### WHAT THIS TASK INVOLVES
Only lines that contain the word "down" belong in the answer; copy them from the records below.

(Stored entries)
********************

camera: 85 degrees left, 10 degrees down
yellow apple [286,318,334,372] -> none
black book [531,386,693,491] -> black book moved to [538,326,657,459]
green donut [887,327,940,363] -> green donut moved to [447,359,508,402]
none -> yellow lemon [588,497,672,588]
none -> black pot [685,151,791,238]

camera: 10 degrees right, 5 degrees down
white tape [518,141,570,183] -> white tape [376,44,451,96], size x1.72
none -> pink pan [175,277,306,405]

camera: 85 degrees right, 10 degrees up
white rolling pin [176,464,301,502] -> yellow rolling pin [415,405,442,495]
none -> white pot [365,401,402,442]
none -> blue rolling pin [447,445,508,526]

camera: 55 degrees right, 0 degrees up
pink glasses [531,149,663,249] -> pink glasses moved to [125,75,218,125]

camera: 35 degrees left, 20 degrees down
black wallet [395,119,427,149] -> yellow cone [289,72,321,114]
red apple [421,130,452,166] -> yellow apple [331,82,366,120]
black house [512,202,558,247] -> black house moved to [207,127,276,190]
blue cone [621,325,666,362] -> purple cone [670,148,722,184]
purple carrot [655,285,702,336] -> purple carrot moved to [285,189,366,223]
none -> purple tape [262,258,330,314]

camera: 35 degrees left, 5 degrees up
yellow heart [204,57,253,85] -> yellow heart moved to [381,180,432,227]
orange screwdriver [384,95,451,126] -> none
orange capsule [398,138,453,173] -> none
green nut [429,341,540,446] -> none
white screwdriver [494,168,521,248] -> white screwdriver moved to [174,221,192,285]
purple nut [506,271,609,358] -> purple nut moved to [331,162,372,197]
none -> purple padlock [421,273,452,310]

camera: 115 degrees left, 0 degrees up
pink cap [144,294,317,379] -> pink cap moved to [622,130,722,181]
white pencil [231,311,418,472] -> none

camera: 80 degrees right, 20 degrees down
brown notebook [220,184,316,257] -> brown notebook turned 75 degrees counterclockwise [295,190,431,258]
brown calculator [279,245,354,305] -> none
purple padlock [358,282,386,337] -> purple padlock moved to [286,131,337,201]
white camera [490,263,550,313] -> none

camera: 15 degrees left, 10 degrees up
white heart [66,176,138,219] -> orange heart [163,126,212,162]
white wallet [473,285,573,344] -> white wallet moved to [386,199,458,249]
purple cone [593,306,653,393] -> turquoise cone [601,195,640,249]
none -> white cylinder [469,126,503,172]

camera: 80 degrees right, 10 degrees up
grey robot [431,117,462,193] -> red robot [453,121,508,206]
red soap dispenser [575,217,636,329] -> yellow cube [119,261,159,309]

********************

### FINISHED EXERCISE
camera: 85 degrees left, 10 degrees down
camera: 10 degrees right, 5 degrees down
camera: 35 degrees left, 20 degrees down
camera: 80 degrees right, 20 degrees down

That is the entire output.